### Activity
Find and copy the lines in the records beneath this task that contain the word "FILT".

### Records for processing
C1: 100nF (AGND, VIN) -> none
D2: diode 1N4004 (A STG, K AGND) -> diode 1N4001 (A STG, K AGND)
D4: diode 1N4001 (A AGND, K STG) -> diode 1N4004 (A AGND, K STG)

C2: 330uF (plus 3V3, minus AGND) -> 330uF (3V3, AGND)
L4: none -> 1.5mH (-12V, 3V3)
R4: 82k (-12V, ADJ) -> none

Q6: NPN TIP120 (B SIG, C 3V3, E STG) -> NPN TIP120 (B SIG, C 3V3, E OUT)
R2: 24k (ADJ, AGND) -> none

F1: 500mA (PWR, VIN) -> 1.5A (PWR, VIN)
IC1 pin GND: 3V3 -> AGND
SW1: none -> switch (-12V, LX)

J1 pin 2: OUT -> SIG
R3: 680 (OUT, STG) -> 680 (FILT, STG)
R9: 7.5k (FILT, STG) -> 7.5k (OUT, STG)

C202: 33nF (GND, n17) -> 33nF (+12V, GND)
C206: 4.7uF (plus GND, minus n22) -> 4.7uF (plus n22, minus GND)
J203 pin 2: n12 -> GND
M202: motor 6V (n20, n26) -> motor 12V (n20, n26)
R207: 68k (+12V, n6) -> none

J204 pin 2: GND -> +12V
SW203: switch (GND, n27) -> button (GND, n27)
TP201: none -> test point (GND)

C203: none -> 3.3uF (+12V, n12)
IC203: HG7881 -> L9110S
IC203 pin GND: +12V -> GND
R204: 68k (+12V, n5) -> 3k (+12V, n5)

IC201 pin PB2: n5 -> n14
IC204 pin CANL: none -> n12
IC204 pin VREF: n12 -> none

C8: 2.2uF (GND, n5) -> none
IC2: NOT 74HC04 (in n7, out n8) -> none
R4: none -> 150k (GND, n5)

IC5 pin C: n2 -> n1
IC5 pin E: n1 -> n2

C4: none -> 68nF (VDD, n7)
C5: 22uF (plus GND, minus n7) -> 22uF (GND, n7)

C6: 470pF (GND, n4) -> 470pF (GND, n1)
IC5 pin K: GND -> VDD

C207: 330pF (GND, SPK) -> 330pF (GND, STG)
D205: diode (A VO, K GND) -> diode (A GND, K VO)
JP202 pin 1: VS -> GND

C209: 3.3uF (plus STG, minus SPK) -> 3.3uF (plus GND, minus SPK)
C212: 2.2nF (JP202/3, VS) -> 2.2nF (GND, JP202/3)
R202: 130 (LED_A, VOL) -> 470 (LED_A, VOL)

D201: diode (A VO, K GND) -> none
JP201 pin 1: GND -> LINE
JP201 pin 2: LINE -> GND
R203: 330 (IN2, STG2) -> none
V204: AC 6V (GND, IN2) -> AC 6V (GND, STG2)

### Exercise solution
R3: 680 (OUT, STG) -> 680 (FILT, STG)
R9: 7.5k (FILT, STG) -> 7.5k (OUT, STG)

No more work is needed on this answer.